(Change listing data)
********************
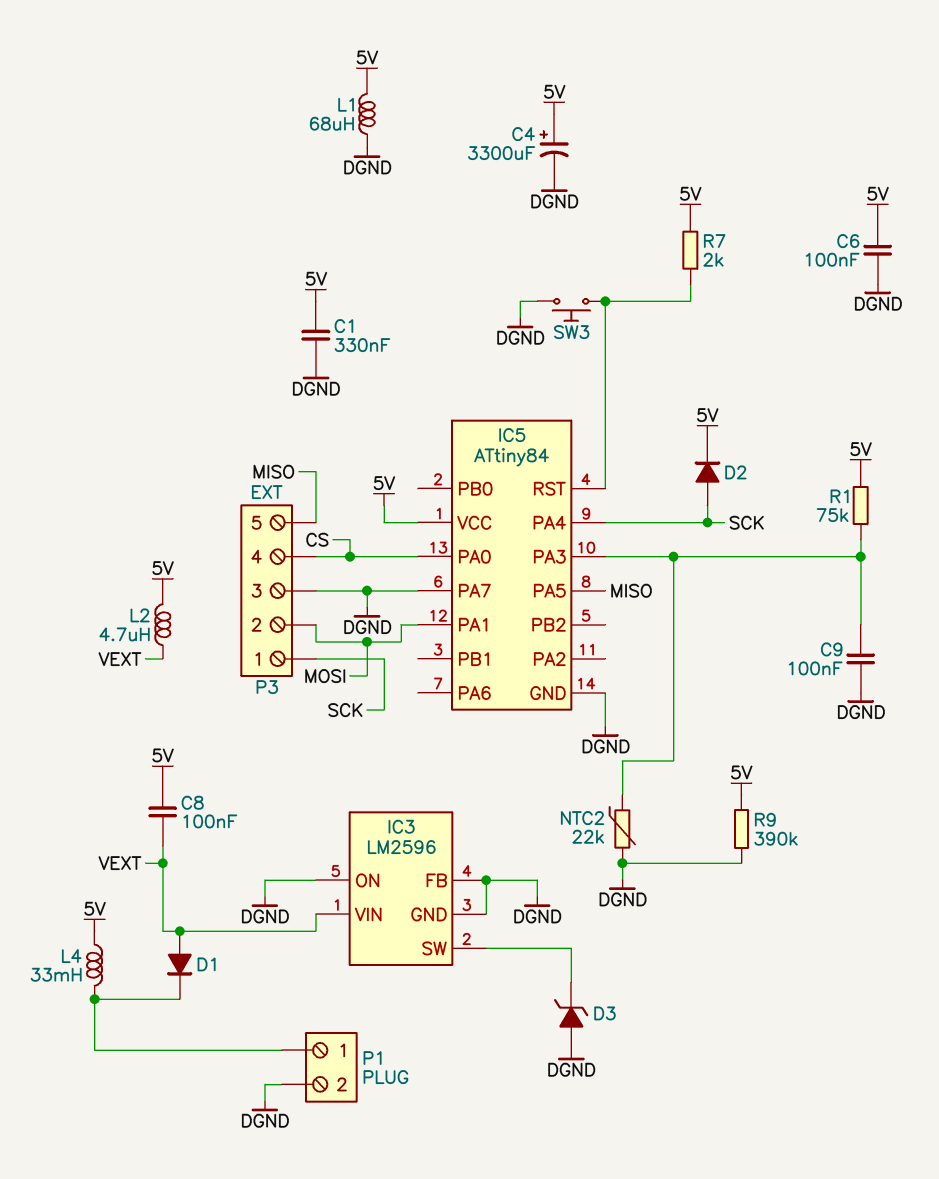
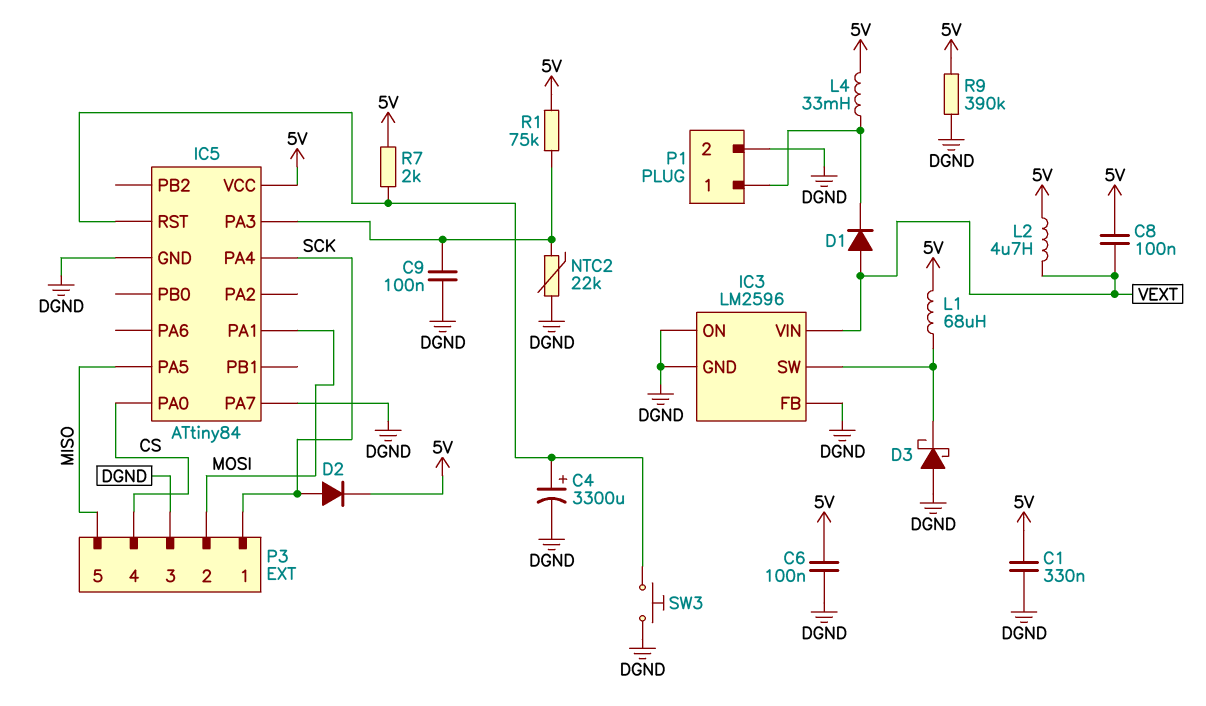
C4: 3300uF (plus 5V, minus DGND) -> 3300uF (plus IC5/RST, minus DGND)
D3: zener (A DGND, K IC3/SW) -> schottky (A DGND, K IC3/SW)
L1: 68uH (5V, DGND) -> 68uH (5V, IC3/SW)

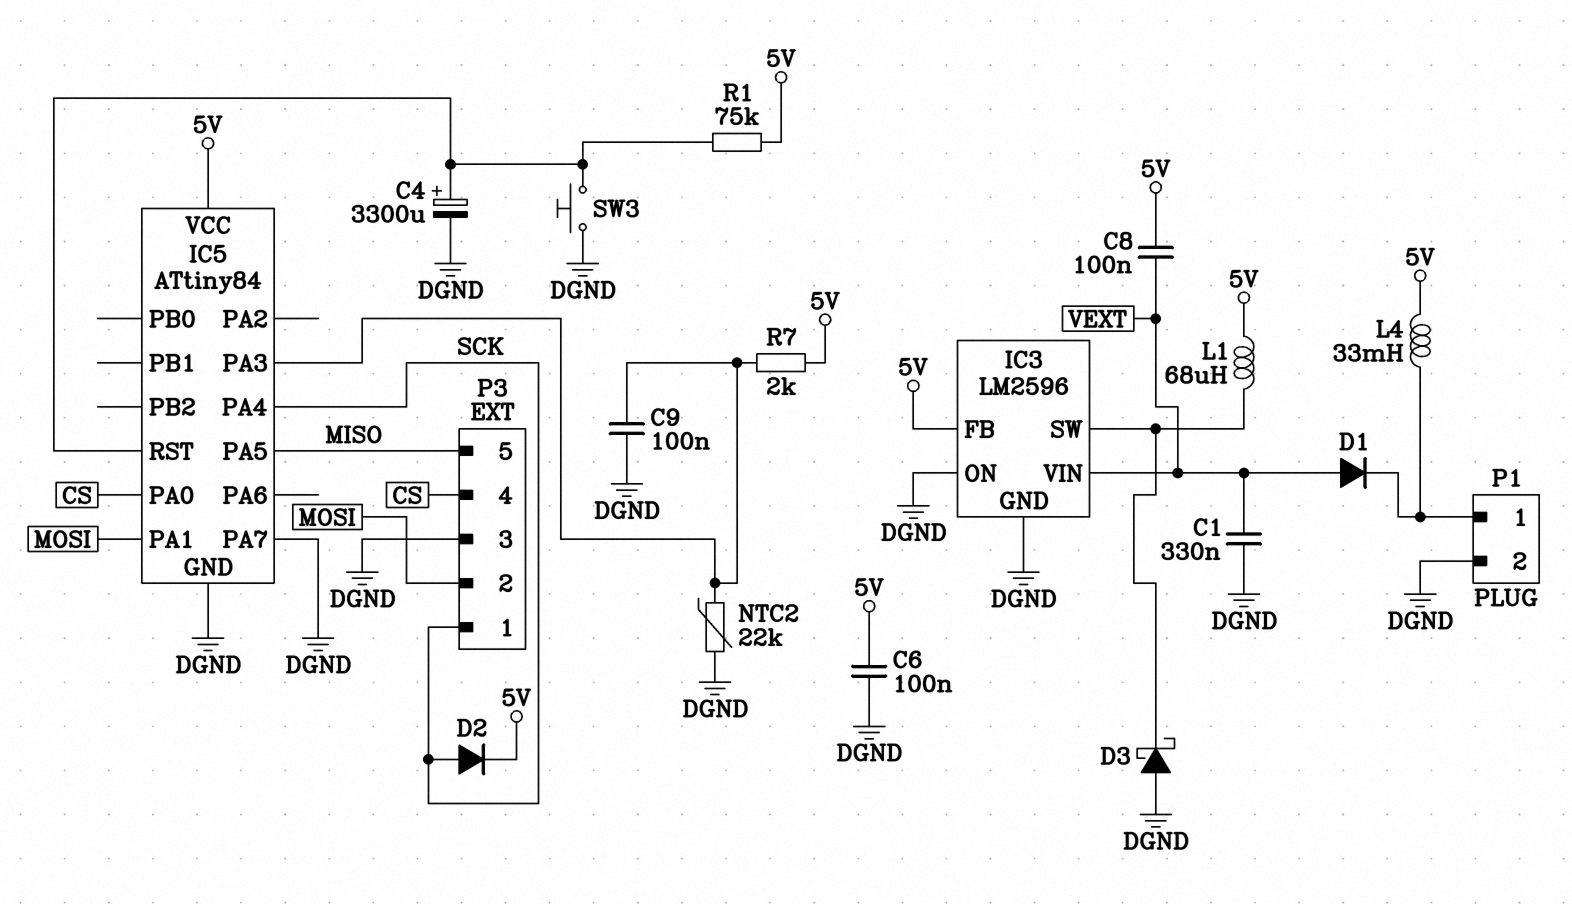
C1: 330nF (5V, DGND) -> 330nF (DGND, VEXT)
IC3 pin FB: DGND -> 5V
L2: 4.7uH (5V, VEXT) -> none
R1: 75k (5V, IC5/PA3) -> 75k (5V, IC5/RST)
R7: 2k (5V, IC5/RST) -> 2k (5V, IC5/PA3)
R9: 390k (5V, DGND) -> none

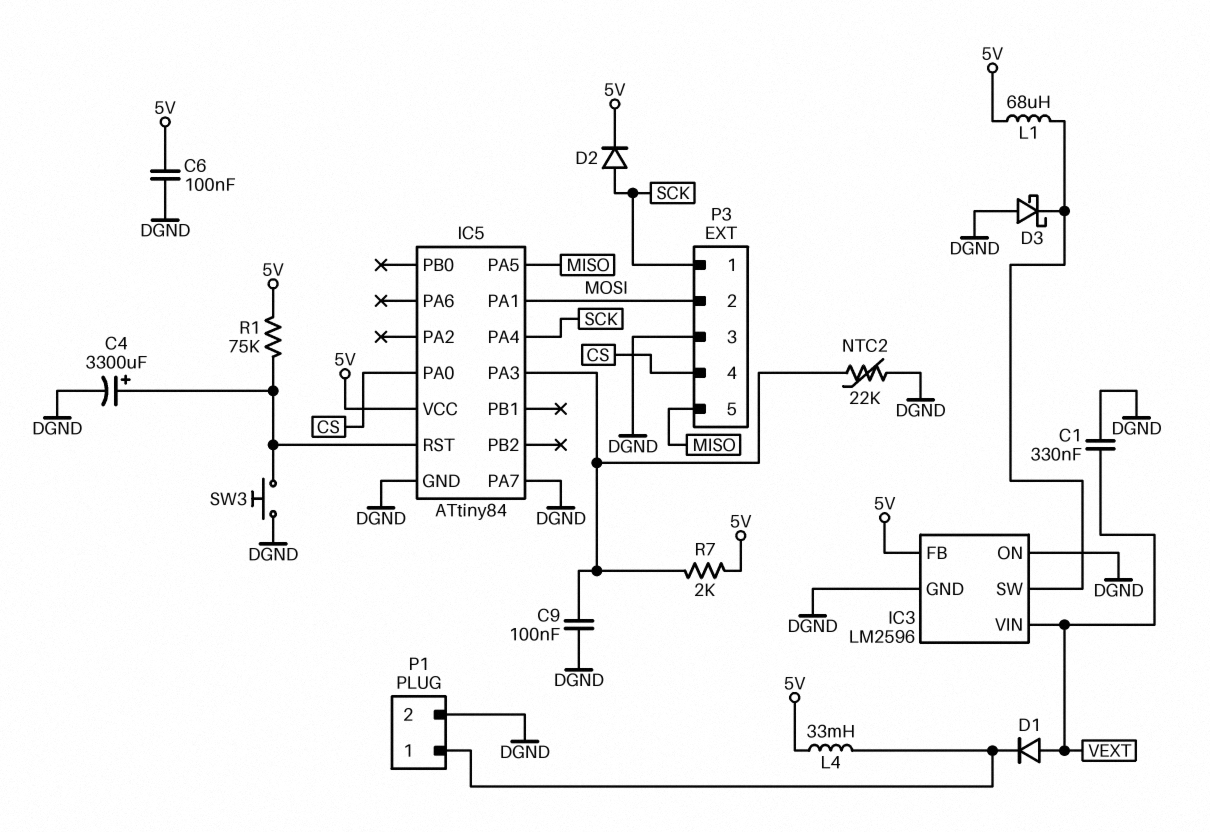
C8: 100nF (5V, VEXT) -> none

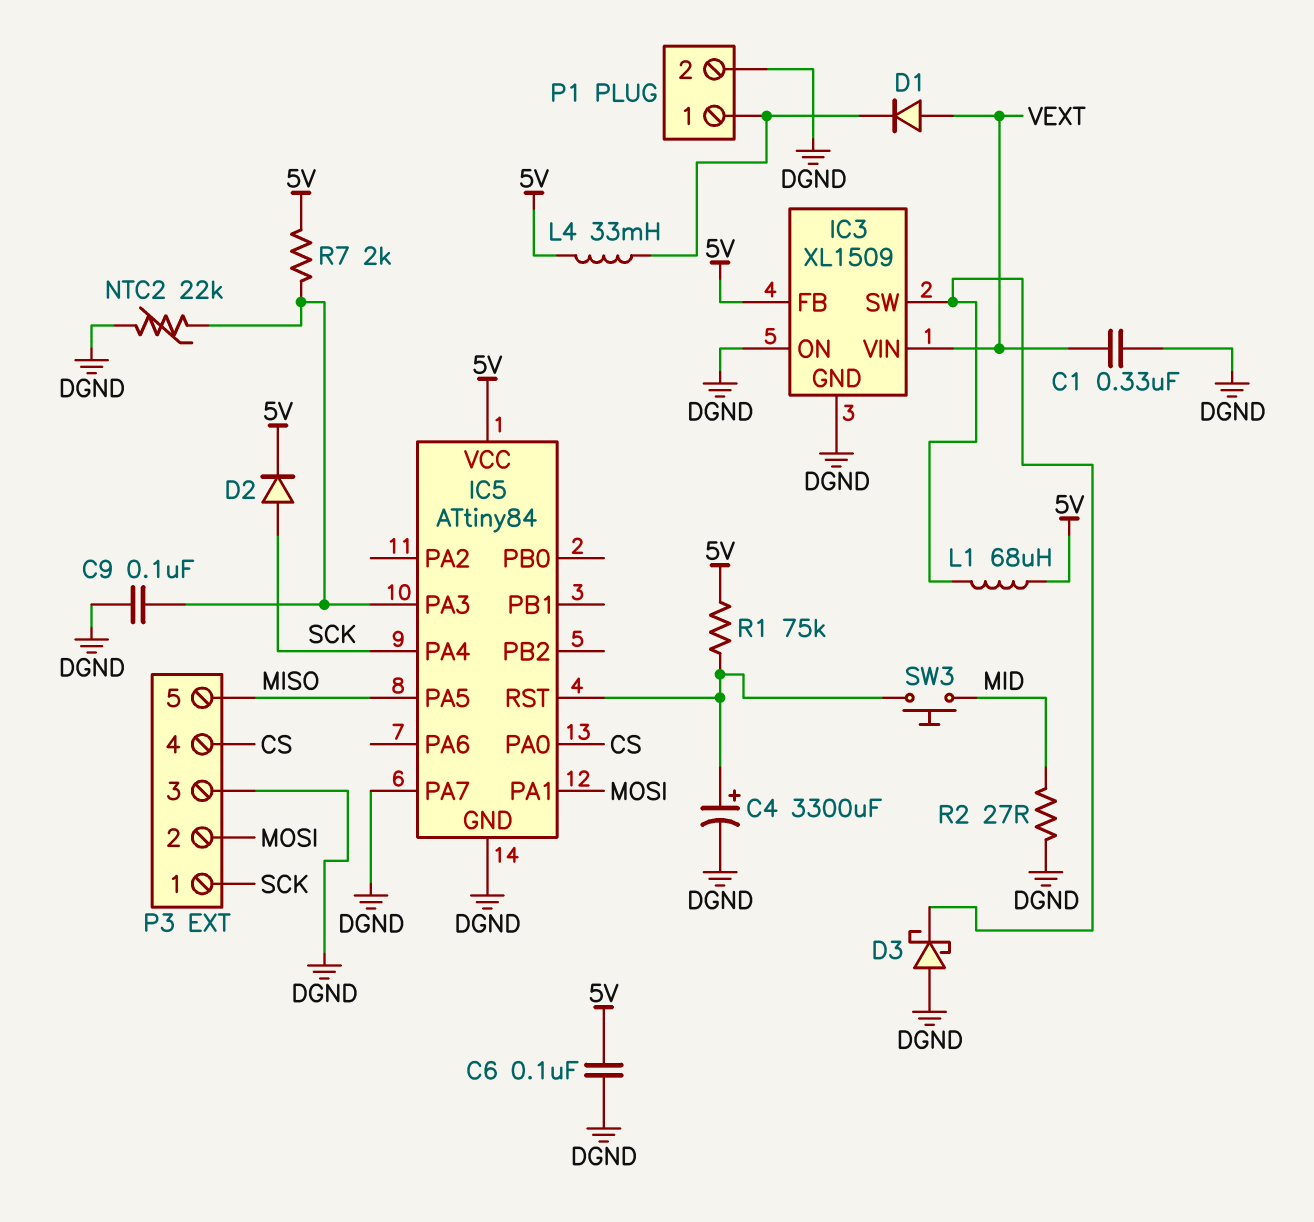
IC3: LM2596 -> XL1509
R2: none -> 27 (DGND, MID)
SW3: button (DGND, IC5/RST) -> button (IC5/RST, MID)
********************
THE PROBLEM:
For each entry, copy the text exactly and leave out any image it carries.

ANSWER TO THIS EXERCISE:
C4: 3300uF (plus 5V, minus DGND) -> 3300uF (plus IC5/RST, minus DGND)
D3: zener (A DGND, K IC3/SW) -> schottky (A DGND, K IC3/SW)
L1: 68uH (5V, DGND) -> 68uH (5V, IC3/SW)

C1: 330nF (5V, DGND) -> 330nF (DGND, VEXT)
IC3 pin FB: DGND -> 5V
L2: 4.7uH (5V, VEXT) -> none
R1: 75k (5V, IC5/PA3) -> 75k (5V, IC5/RST)
R7: 2k (5V, IC5/RST) -> 2k (5V, IC5/PA3)
R9: 390k (5V, DGND) -> none

C8: 100nF (5V, VEXT) -> none

IC3: LM2596 -> XL1509
R2: none -> 27 (DGND, MID)
SW3: button (DGND, IC5/RST) -> button (IC5/RST, MID)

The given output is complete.